REQUIRED WORK
For the entries below, count the lines that contain the word "czerwony" and reply with that number only.

***** PROVIDED DATA *****

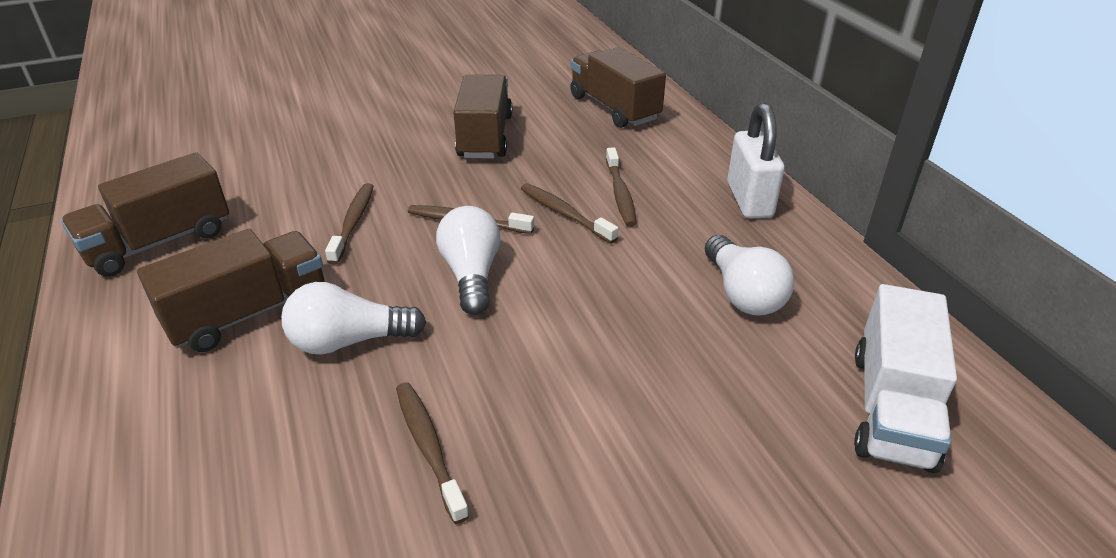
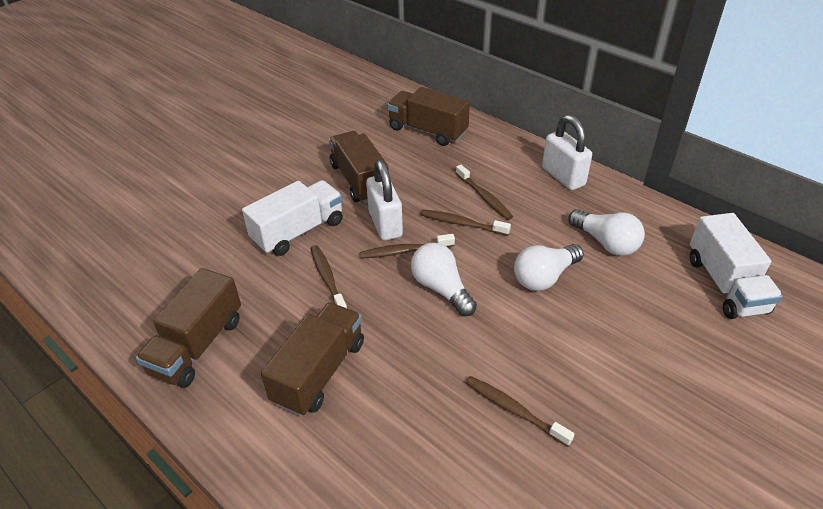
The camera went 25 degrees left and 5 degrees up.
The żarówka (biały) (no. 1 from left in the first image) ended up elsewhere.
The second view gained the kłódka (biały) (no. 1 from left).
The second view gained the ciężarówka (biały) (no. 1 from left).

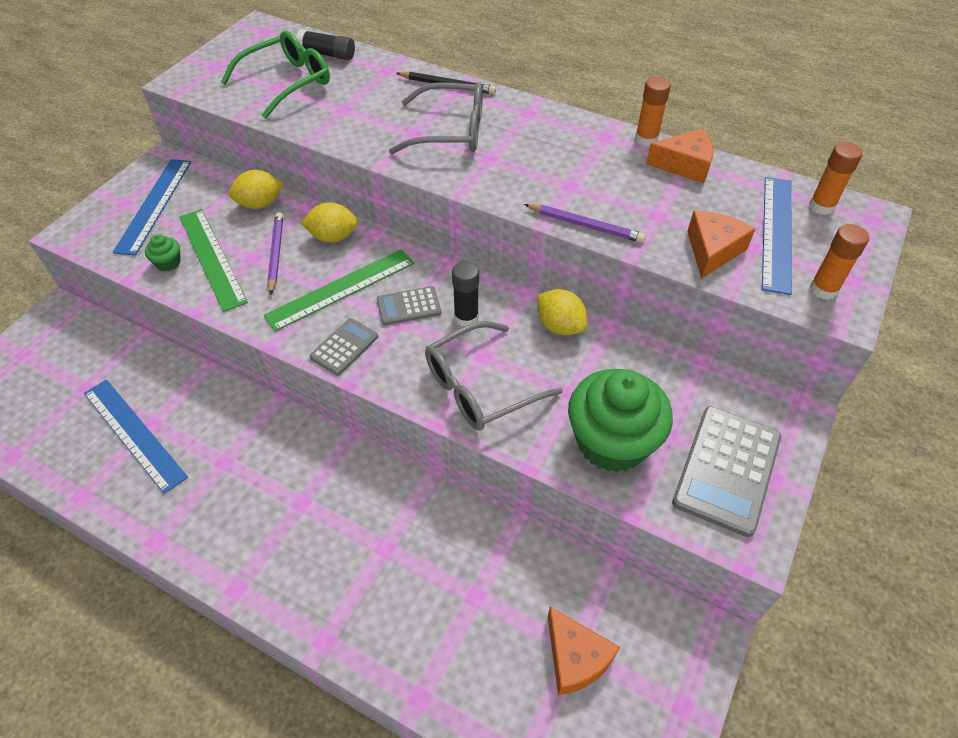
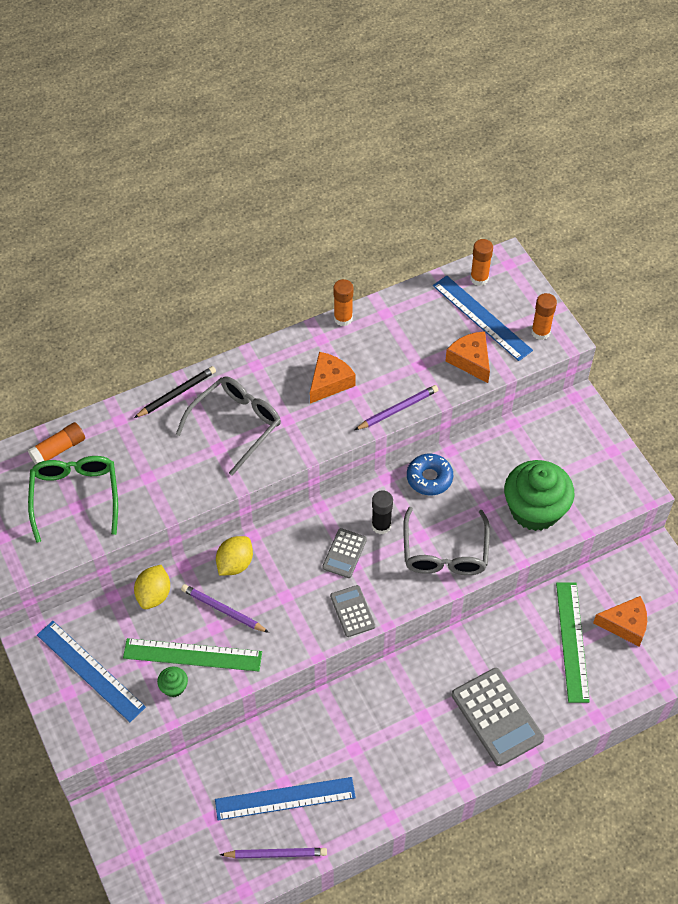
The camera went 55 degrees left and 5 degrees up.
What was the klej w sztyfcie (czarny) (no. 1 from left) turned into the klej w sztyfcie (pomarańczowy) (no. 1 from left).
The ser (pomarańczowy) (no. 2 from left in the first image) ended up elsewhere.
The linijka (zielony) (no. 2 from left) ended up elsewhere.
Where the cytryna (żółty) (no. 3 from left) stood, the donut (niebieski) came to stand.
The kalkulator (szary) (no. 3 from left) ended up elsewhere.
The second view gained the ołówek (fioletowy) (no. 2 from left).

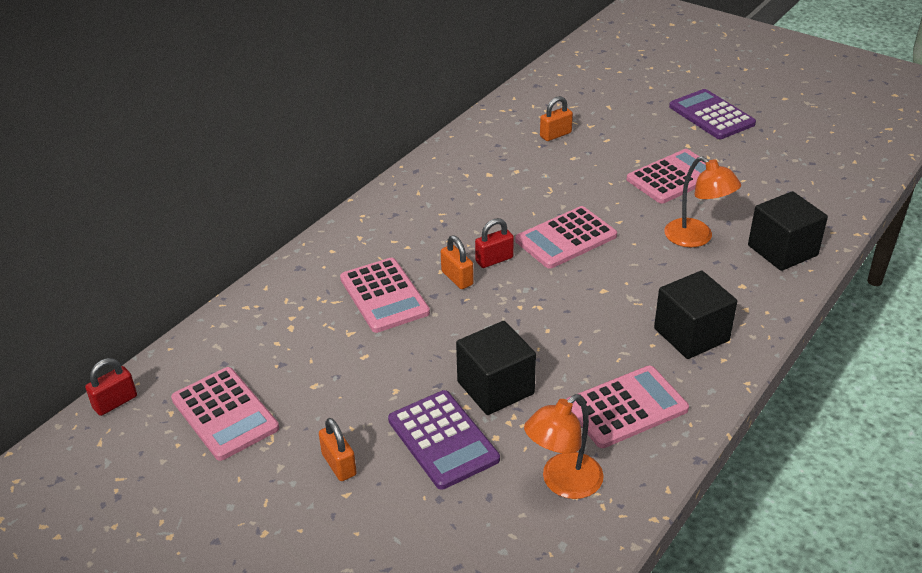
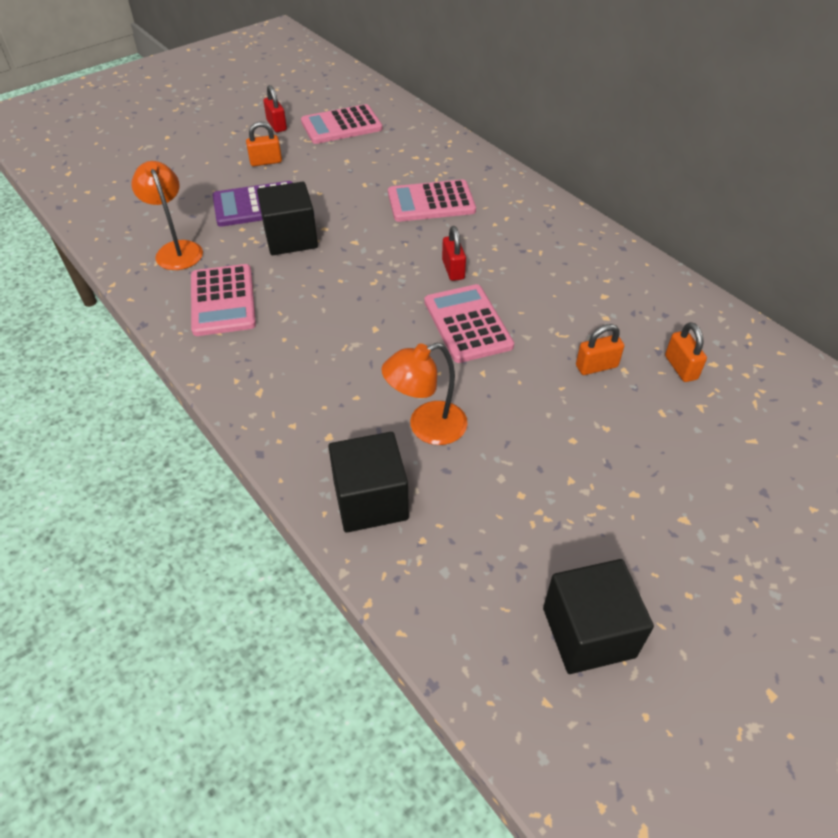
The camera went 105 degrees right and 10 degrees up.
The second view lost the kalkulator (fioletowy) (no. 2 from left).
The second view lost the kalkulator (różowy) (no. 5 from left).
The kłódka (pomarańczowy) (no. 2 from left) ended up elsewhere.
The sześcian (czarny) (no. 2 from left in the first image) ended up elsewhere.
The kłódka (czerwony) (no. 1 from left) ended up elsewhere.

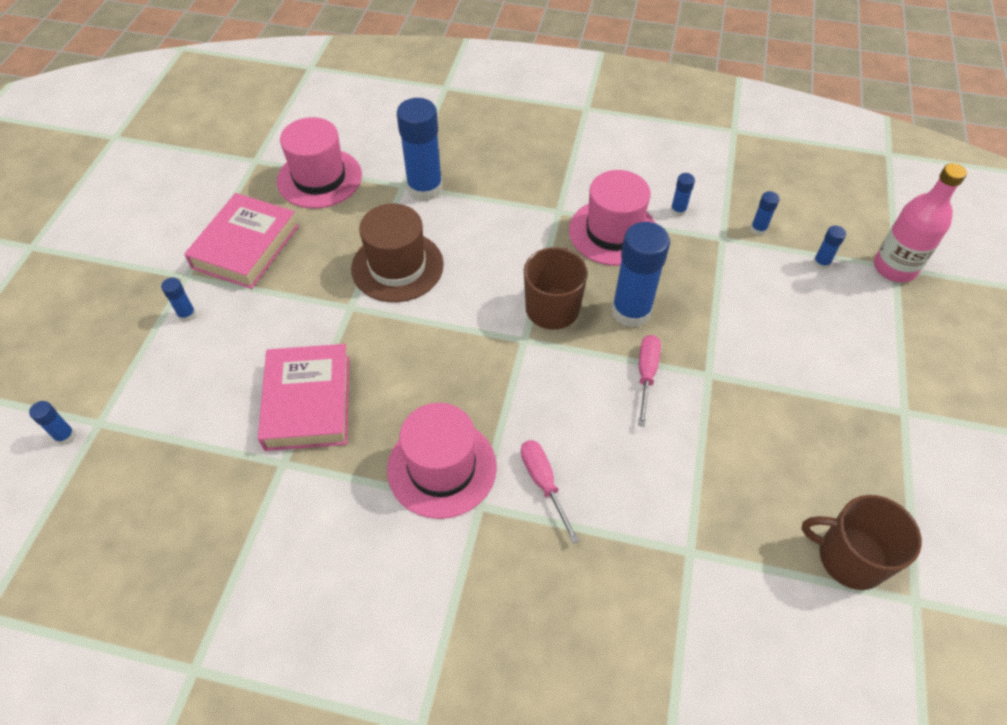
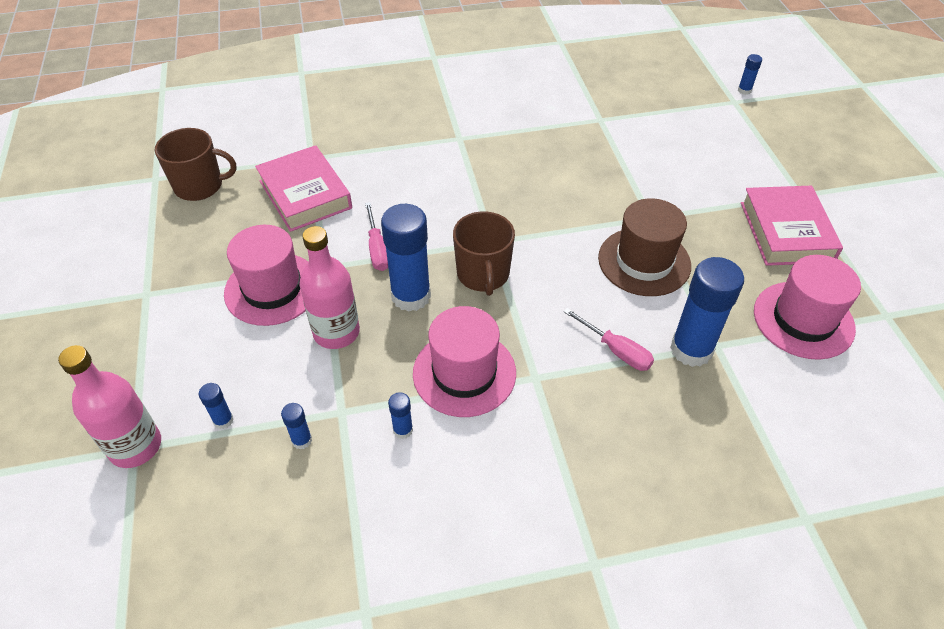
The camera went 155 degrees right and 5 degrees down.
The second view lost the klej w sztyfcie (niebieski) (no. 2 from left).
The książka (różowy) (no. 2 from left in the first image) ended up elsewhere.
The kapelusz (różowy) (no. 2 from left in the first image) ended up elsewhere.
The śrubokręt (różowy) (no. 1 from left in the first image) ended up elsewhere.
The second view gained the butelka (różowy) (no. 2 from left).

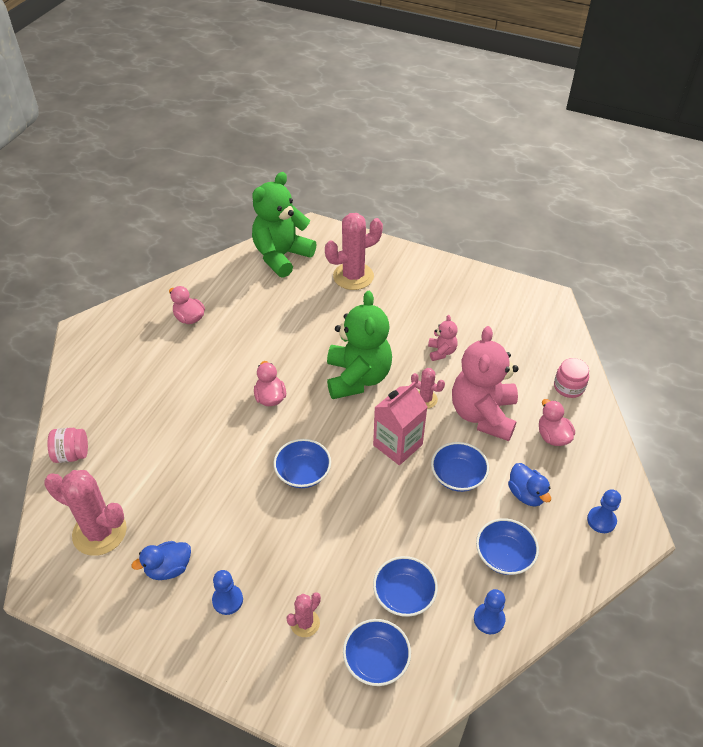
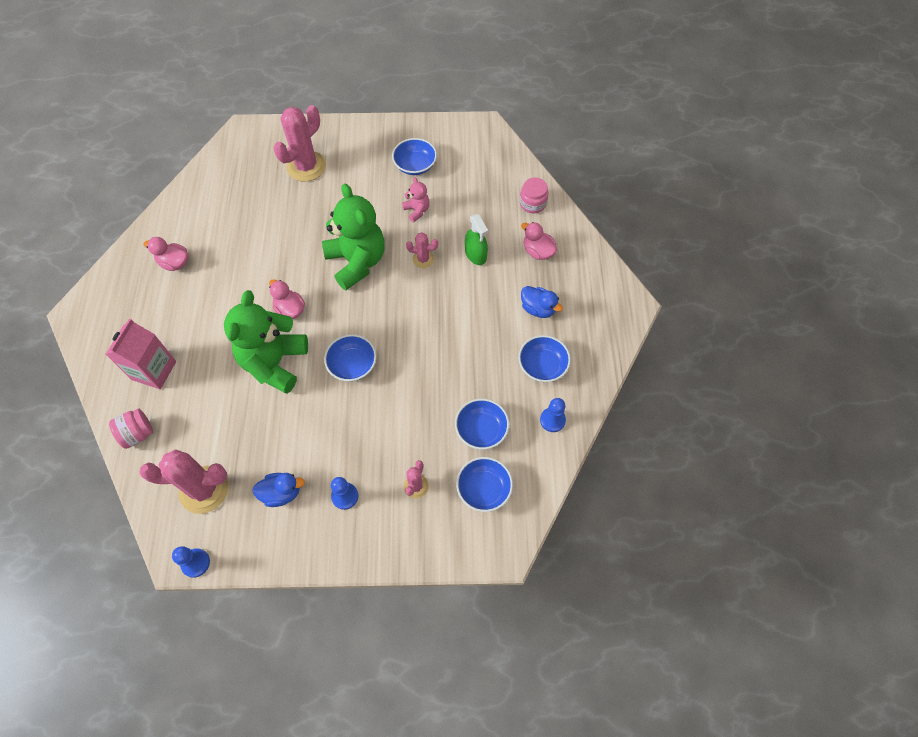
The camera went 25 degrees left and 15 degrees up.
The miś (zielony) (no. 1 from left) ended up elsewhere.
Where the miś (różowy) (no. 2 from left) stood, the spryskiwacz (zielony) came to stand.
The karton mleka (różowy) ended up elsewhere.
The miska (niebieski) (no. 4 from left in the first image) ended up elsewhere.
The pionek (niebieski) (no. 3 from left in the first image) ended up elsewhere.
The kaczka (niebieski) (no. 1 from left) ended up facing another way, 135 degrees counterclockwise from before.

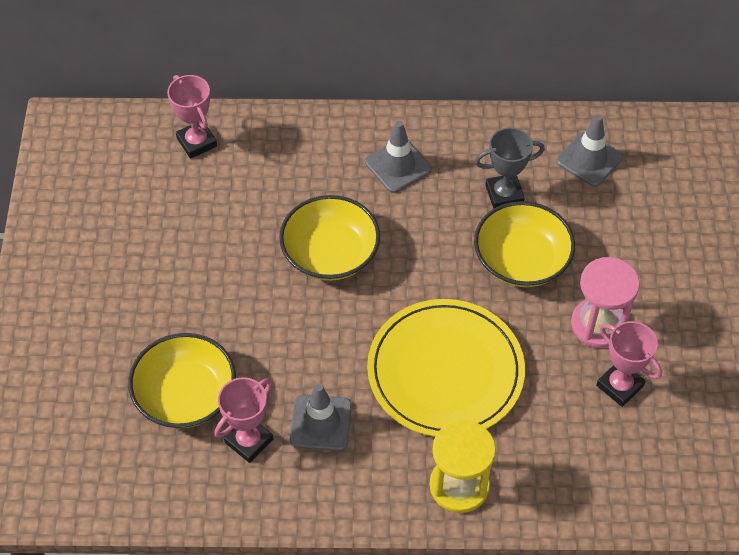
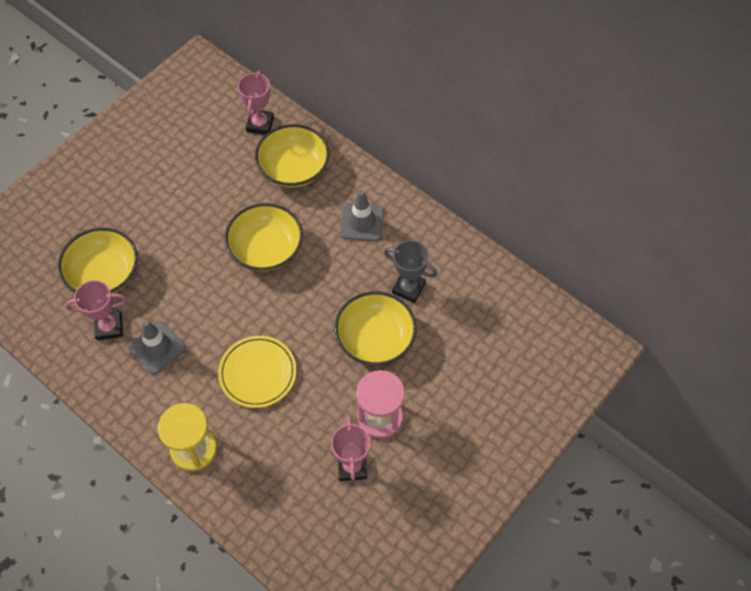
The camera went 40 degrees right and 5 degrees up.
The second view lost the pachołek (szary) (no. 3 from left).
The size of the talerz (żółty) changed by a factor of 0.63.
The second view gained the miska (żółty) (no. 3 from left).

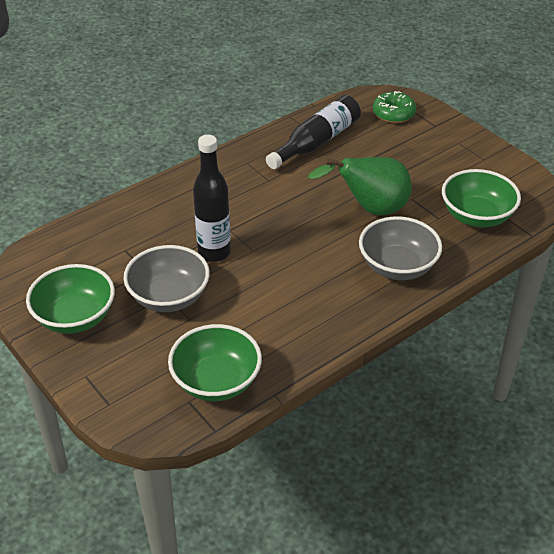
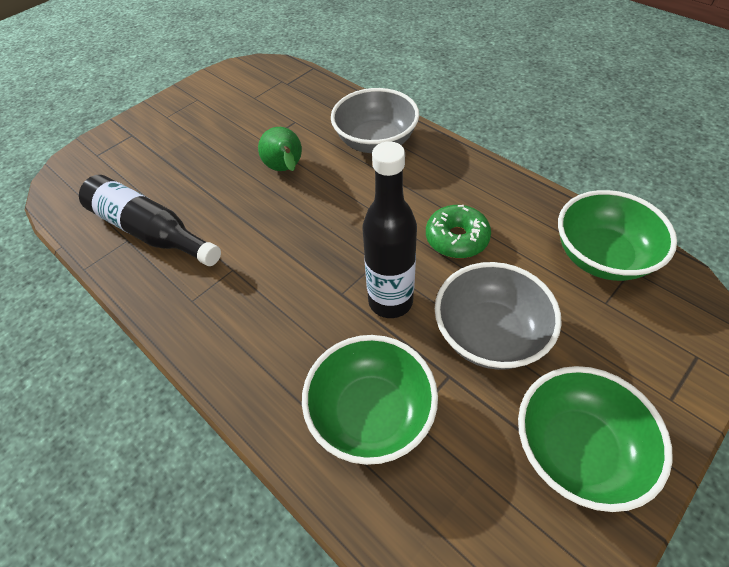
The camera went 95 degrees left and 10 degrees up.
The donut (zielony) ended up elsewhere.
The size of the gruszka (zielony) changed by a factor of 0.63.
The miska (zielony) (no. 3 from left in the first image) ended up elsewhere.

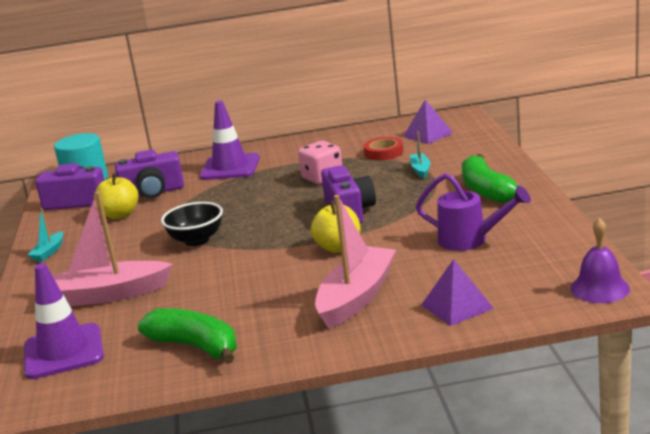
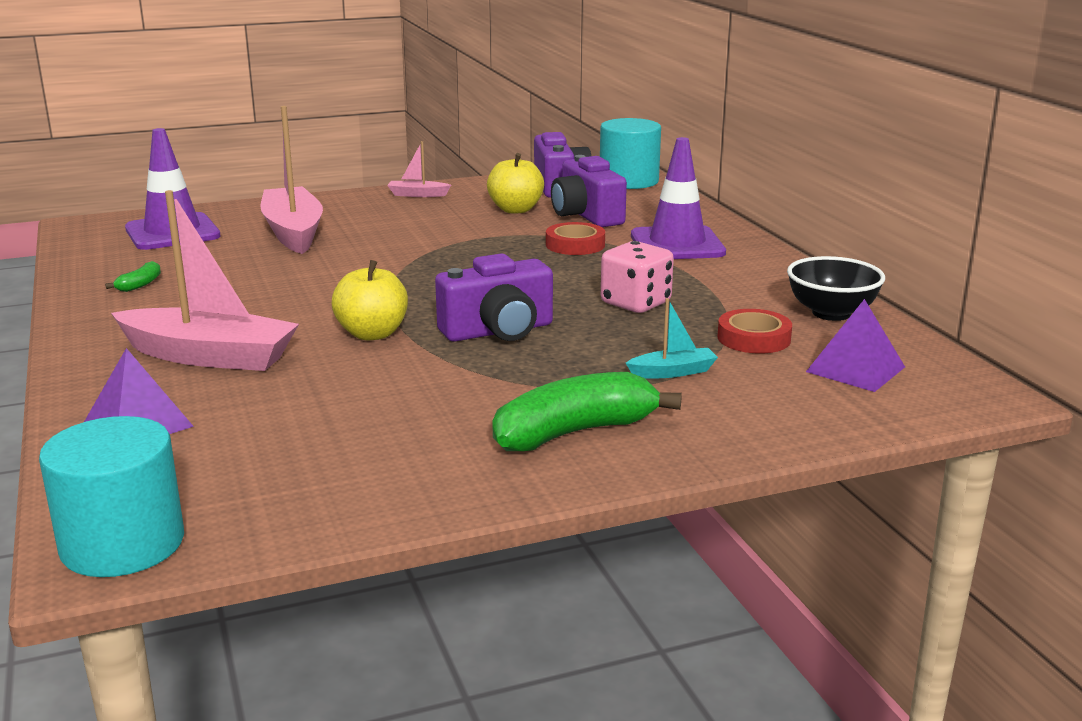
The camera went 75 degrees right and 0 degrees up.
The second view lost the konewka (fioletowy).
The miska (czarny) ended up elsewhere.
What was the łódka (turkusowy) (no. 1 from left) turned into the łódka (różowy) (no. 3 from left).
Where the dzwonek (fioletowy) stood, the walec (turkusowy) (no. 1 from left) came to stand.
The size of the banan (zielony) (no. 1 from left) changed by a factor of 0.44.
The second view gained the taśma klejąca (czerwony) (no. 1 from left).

*****

SOLUTION TO THE EXERCISE
2